* _Task to complete_:
Retype word for word the stretch of entries below from the line that has "blue zubukanox 388" through the line that has "320 to 409 241", and omit the pictures.

* _Exercise material_:
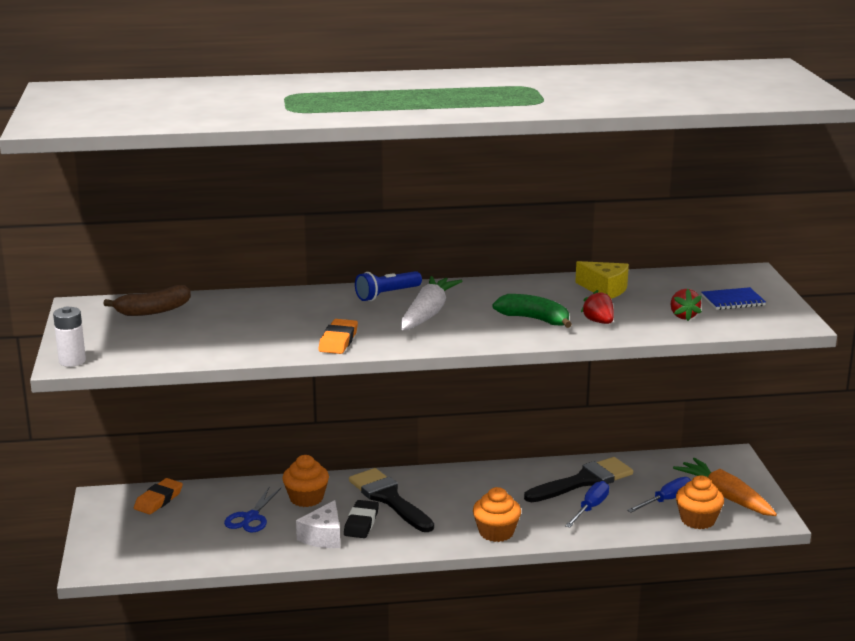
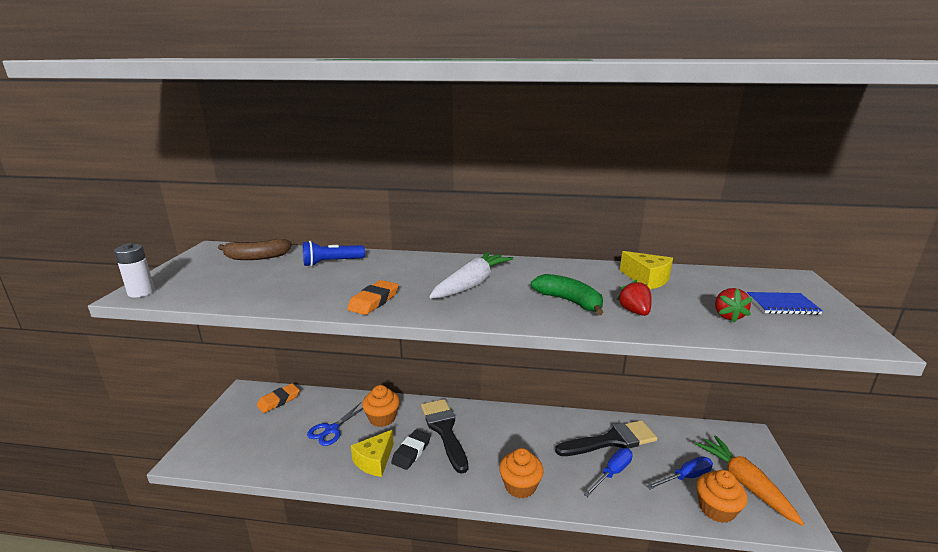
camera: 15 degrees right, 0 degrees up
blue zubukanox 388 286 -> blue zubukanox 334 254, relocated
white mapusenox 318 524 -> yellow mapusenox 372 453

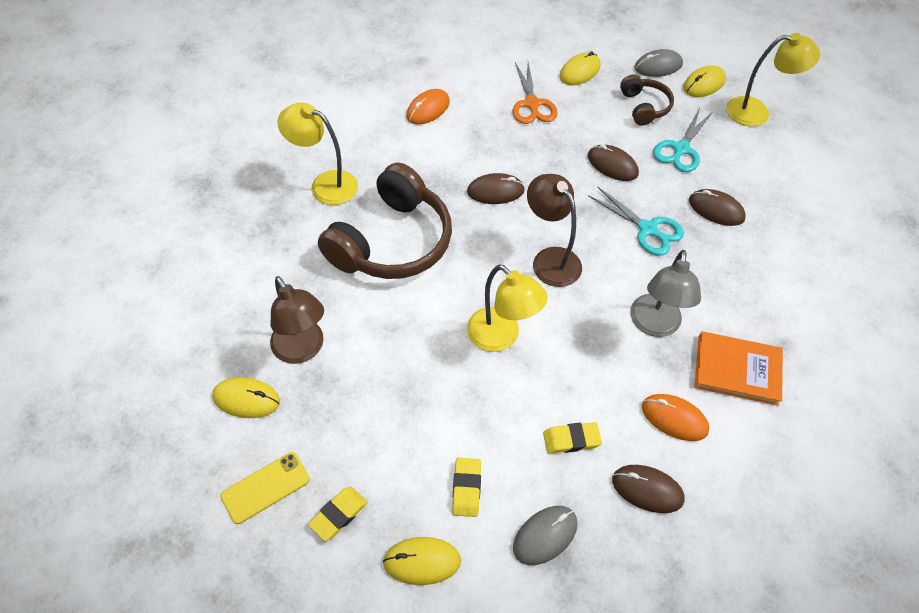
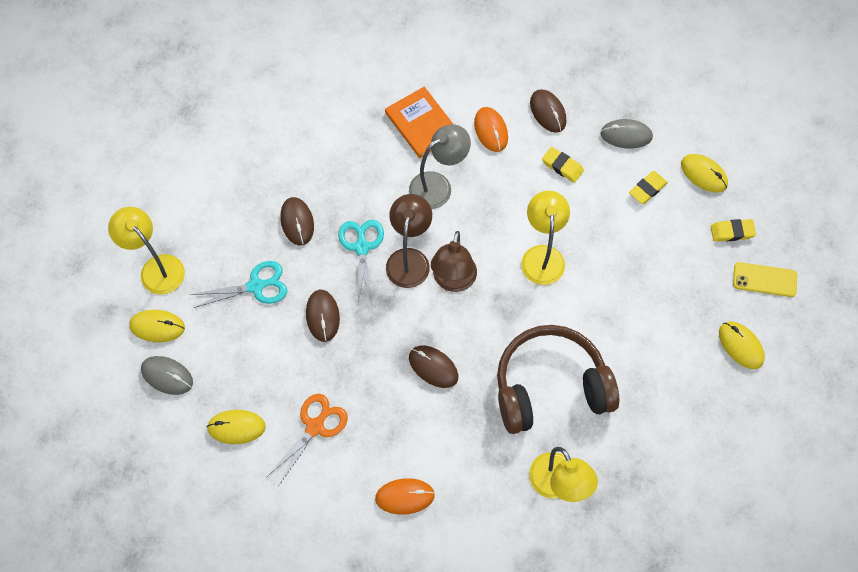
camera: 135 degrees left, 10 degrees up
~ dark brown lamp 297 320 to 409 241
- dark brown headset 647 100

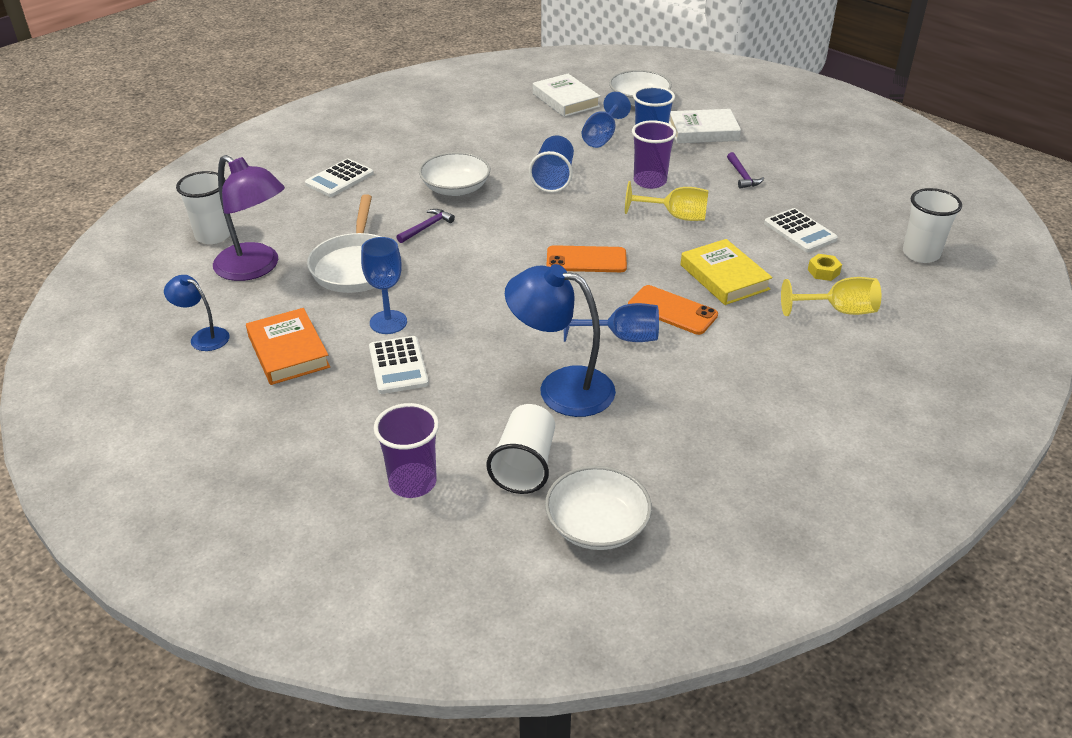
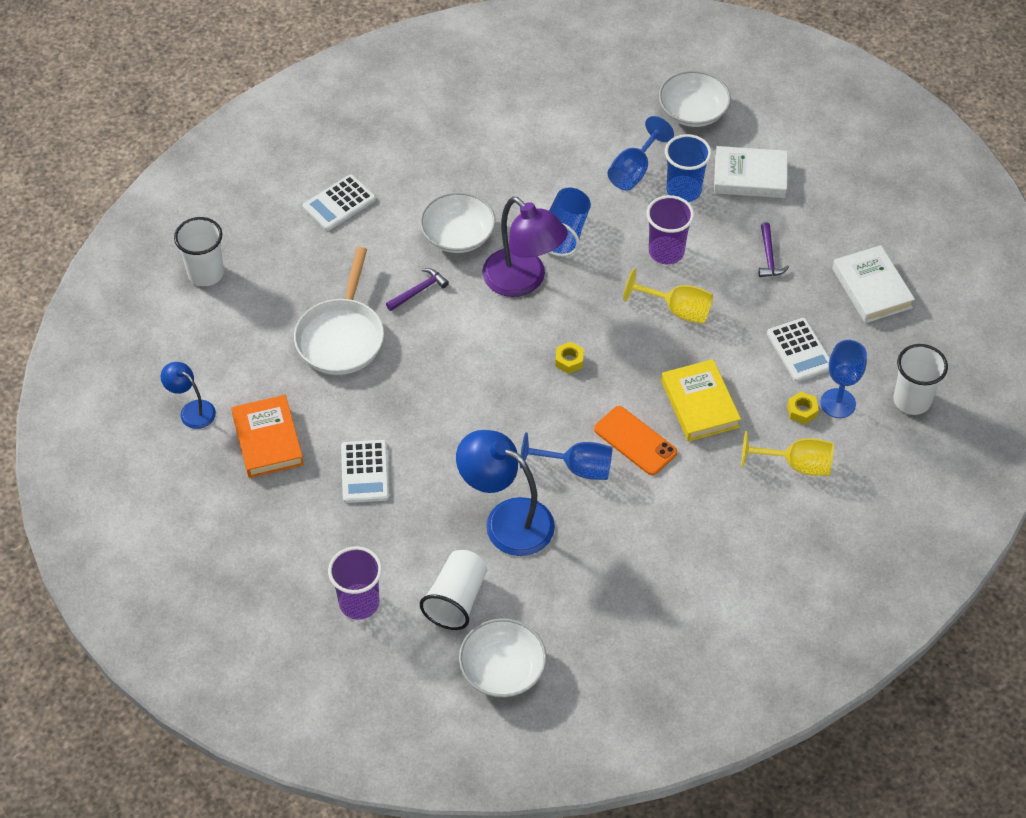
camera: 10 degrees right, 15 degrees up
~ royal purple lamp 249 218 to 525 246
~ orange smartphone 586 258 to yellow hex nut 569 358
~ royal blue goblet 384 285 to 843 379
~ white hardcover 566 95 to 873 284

--

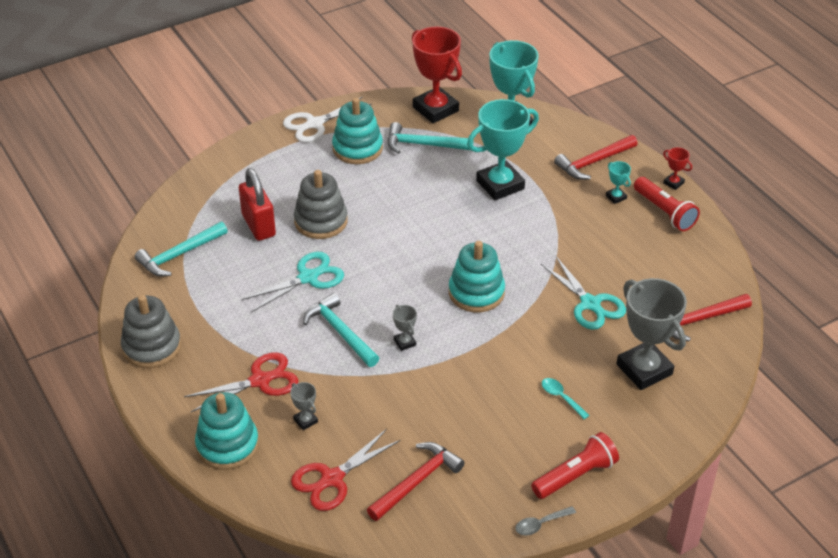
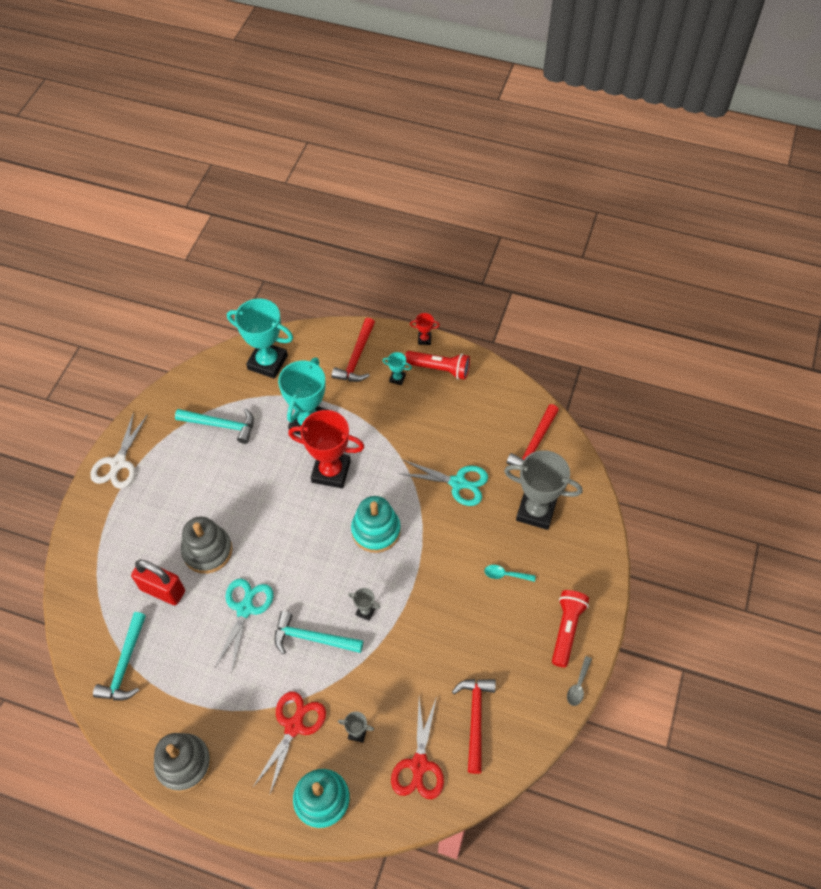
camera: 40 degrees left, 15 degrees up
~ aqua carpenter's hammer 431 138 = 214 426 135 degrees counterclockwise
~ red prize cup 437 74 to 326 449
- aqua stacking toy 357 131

* * *

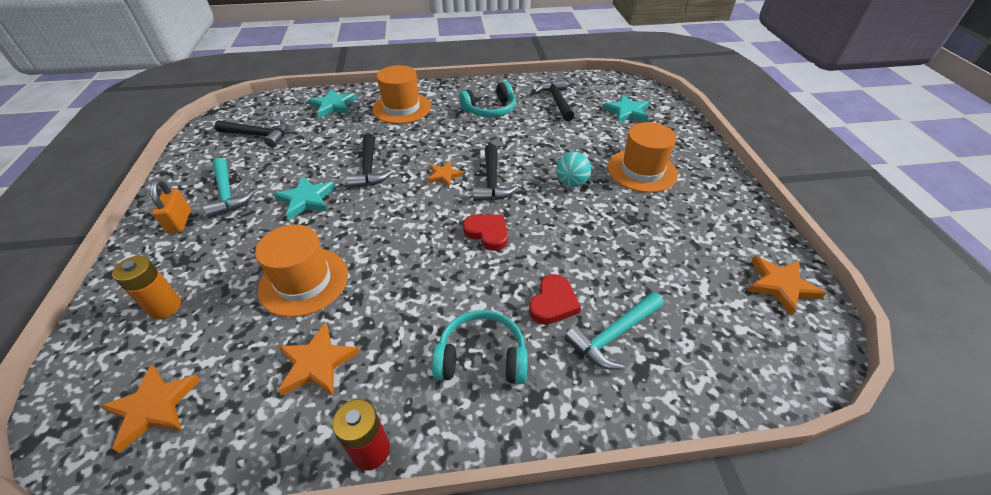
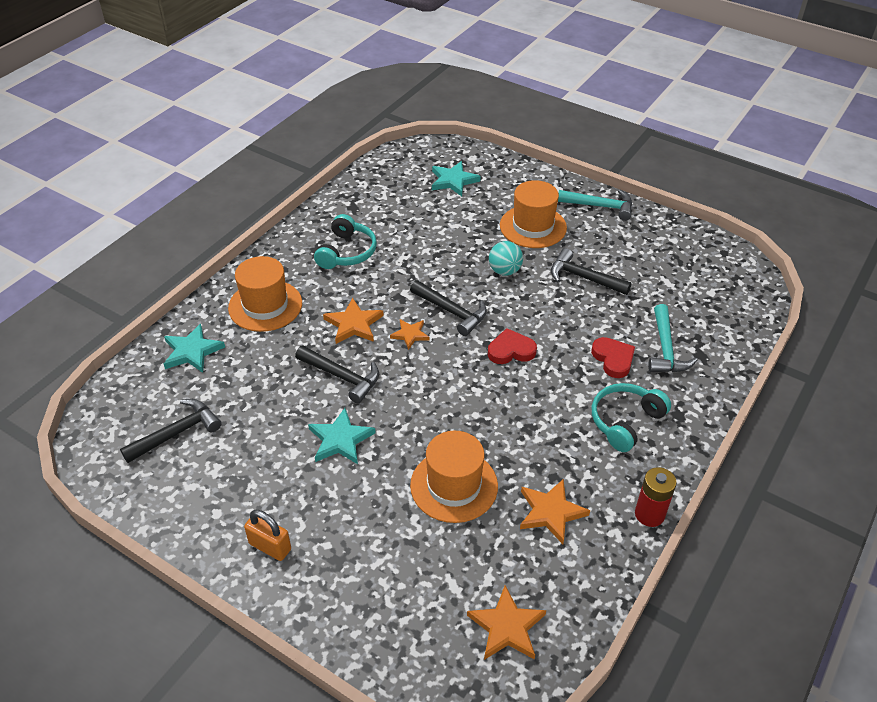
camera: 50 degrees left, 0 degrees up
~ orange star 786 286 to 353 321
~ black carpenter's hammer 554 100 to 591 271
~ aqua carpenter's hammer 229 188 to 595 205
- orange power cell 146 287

* _Expected answer_:
blue zubukanox 388 286 -> blue zubukanox 334 254, relocated
white mapusenox 318 524 -> yellow mapusenox 372 453

camera: 135 degrees left, 10 degrees up
~ dark brown lamp 297 320 to 409 241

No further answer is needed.